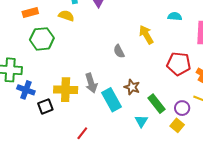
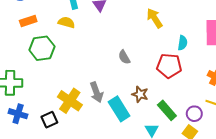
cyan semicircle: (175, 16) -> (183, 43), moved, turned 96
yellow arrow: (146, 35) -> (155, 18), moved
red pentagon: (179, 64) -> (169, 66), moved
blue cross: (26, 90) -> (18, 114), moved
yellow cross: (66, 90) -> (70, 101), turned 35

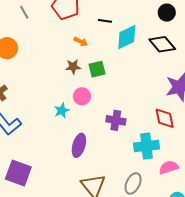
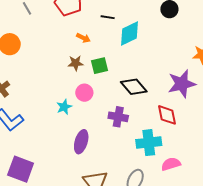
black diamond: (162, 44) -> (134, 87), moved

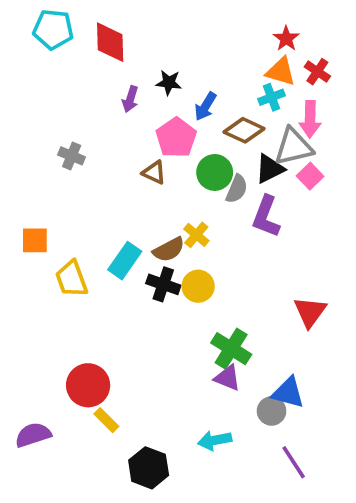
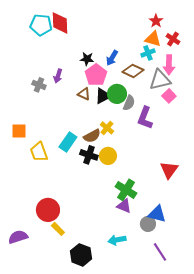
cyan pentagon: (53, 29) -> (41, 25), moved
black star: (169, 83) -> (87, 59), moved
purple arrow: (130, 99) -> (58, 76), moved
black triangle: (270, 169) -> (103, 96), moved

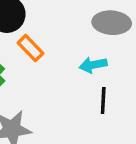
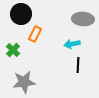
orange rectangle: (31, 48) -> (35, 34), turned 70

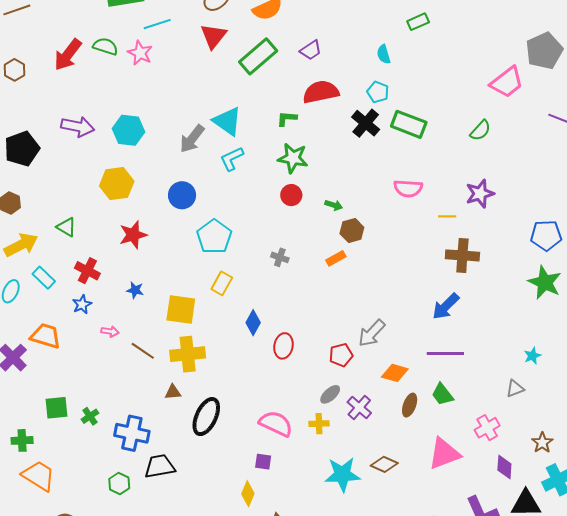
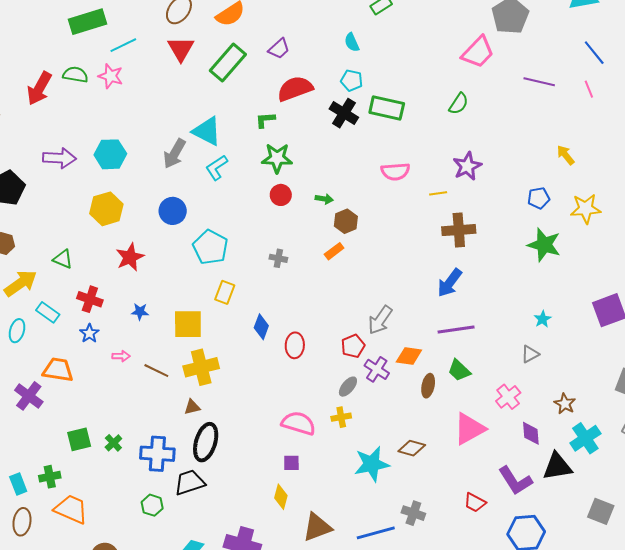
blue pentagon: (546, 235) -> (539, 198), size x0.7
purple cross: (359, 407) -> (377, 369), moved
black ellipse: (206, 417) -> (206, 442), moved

● ● ● ● ● ● ●

▶ **Problem details**: Repeat only the stretch of lines starting at the one containing "purple cross: (359, 407) -> (377, 369), moved" and running to the final line of the entries above.

▶ **Solution for this task**:
purple cross: (359, 407) -> (377, 369), moved
black ellipse: (206, 417) -> (206, 442), moved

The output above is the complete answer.